--- THE DATA Enclosed Below ---

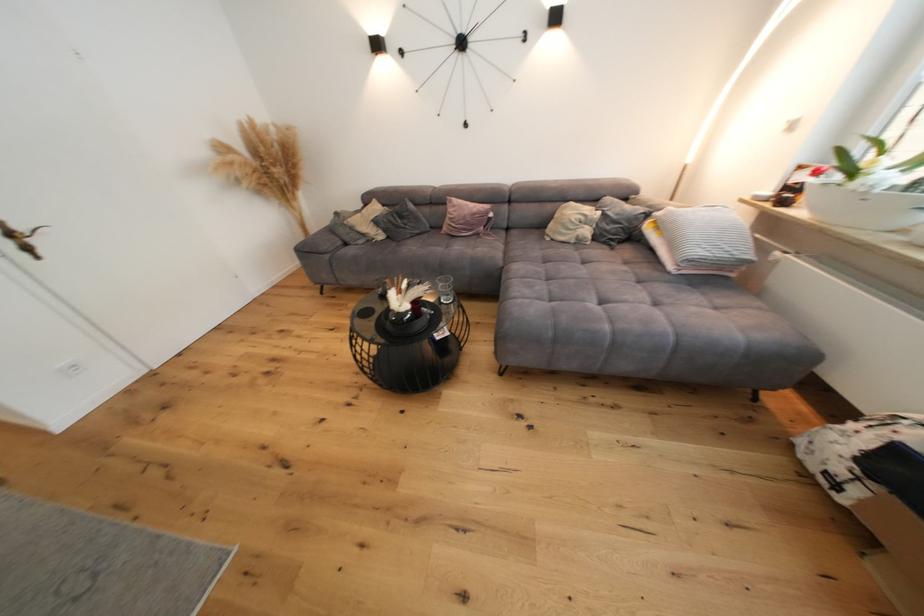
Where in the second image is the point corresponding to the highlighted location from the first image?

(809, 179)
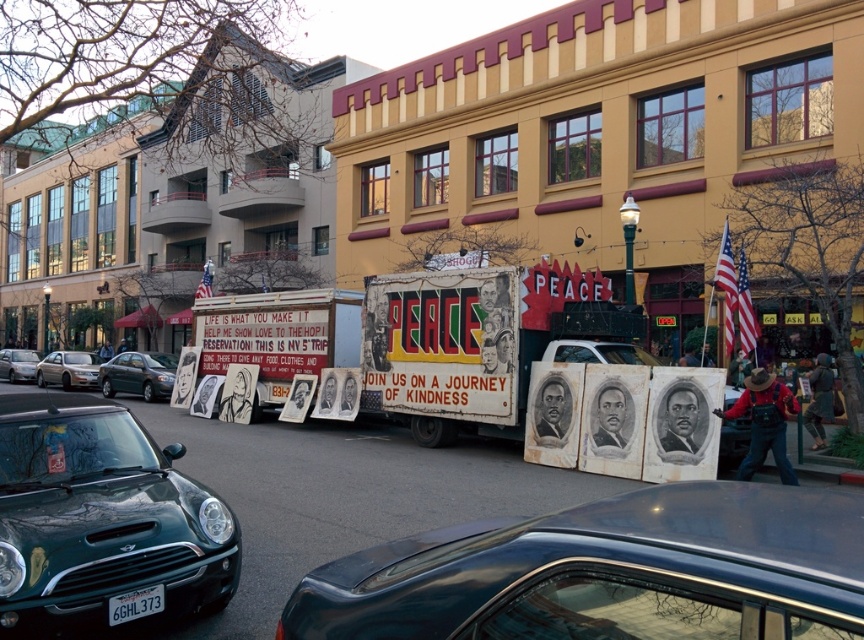
You are a delivery person needing to park your van between the metallic blue car at center and the green matte sedan at left. The van is 6 meters long. Can you fit it between them without moving either vehicle?

The metallic blue car at center and green matte sedan at left are 24.61 meters apart from each other. Since the van is only 6 meters long, there is sufficient space between the two cars to park the van without needing to move either vehicle.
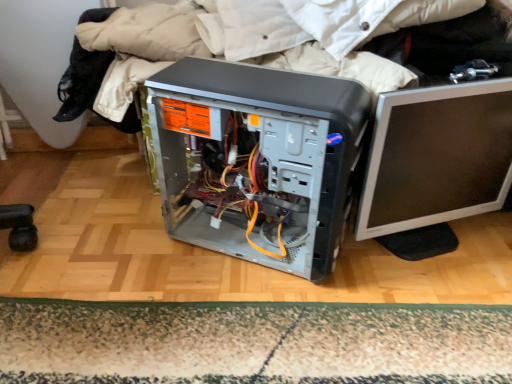
Question: From a real-world perspective, is satin black computer tower at center above or below carpeted mat at lower center?

Choices:
 (A) below
 (B) above

Answer: (B)

Question: From the image's perspective, relative to carpeted mat at lower center, is satin black computer tower at center above or below?

Choices:
 (A) above
 (B) below

Answer: (A)

Question: Considering the real-world distances, which object is farthest from the carpeted mat at lower center?

Choices:
 (A) silver/black plastic monitor at right
 (B) satin black computer tower at center

Answer: (A)

Question: Estimate the real-world distances between objects in this image. Which object is farther from the carpeted mat at lower center?

Choices:
 (A) silver/black plastic monitor at right
 (B) satin black computer tower at center

Answer: (A)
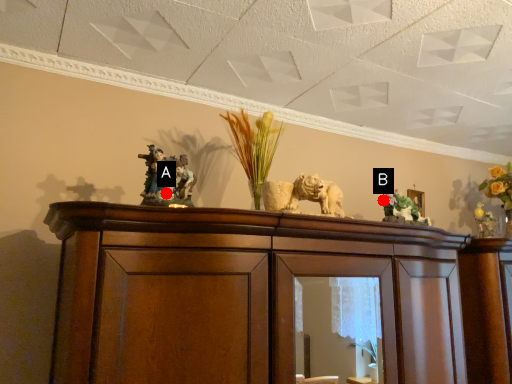
Question: Two points are circled on the image, labeled by A and B beside each circle. Which point appears closest to the camera in this image?

Choices:
 (A) A is closer
 (B) B is closer

Answer: (A)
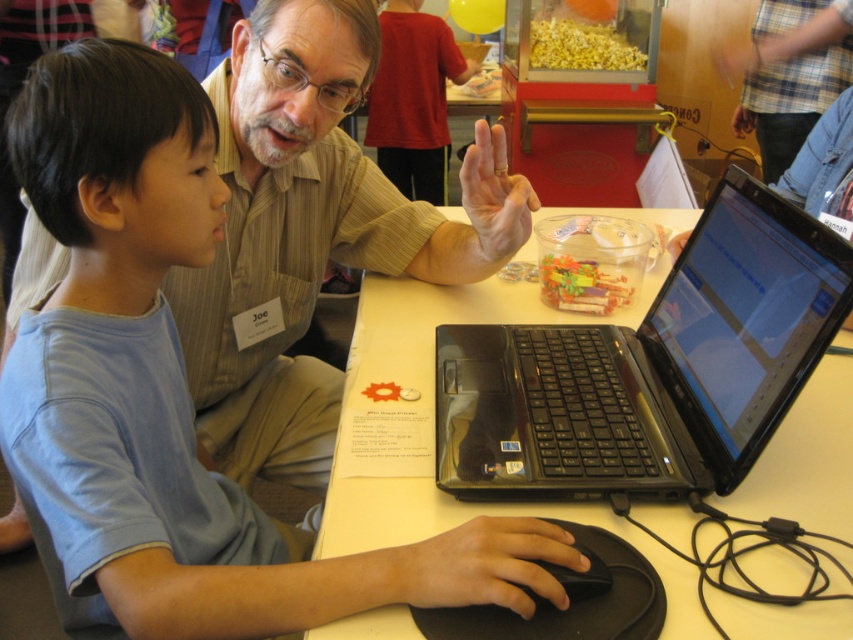
Question: In this image, where is light blue cotton shirt at center located relative to white glossy table at center?

Choices:
 (A) left
 (B) right

Answer: (A)

Question: Based on their relative distances, which object is farther from the black plastic laptop at center?

Choices:
 (A) black matte mouse at lower center
 (B) light blue cotton shirt at center

Answer: (B)

Question: Is white glossy table at center to the left of black matte mouse at lower center from the viewer's perspective?

Choices:
 (A) no
 (B) yes

Answer: (A)

Question: Which object is positioned farthest from the black matte mouse at lower center?

Choices:
 (A) black plastic laptop at center
 (B) light blue cotton shirt at center

Answer: (B)

Question: Does light blue cotton shirt at center appear over black plastic laptop at center?

Choices:
 (A) yes
 (B) no

Answer: (A)

Question: Considering the real-world distances, which object is farthest from the white glossy table at center?

Choices:
 (A) black matte mouse at lower center
 (B) black plastic laptop at center

Answer: (A)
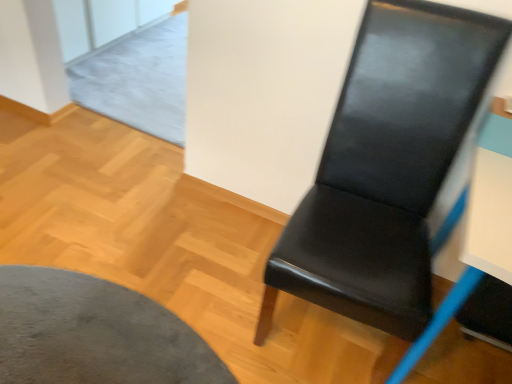
This screenshot has width=512, height=384. What do you see at coordinates (386, 167) in the screenshot? I see `black leather chair at right` at bounding box center [386, 167].

You are a GUI agent. You are given a task and a screenshot of the screen. Output one action in this format:
    pyautogui.click(x=<x>, y=<y>)
    Task: Click on the black leather chair at right
    This screenshot has width=512, height=384.
    Given the screenshot: What is the action you would take?
    pyautogui.click(x=386, y=167)

Measure the distance between point [403,167] and camera.

The distance of point [403,167] from camera is 4.51 feet.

--- End of Enclosed THE DATA ---

§ PROBLEM TO WORK ON: Gather every line in the preceding entries that includes the word "above".

§ ANSWER SECTION:
Question: From a real-world perspective, is satin black computer tower at center above or below carpeted mat at lower center?
 (B) above
Question: From the image's perspective, relative to carpeted mat at lower center, is satin black computer tower at center above or below?
 (A) above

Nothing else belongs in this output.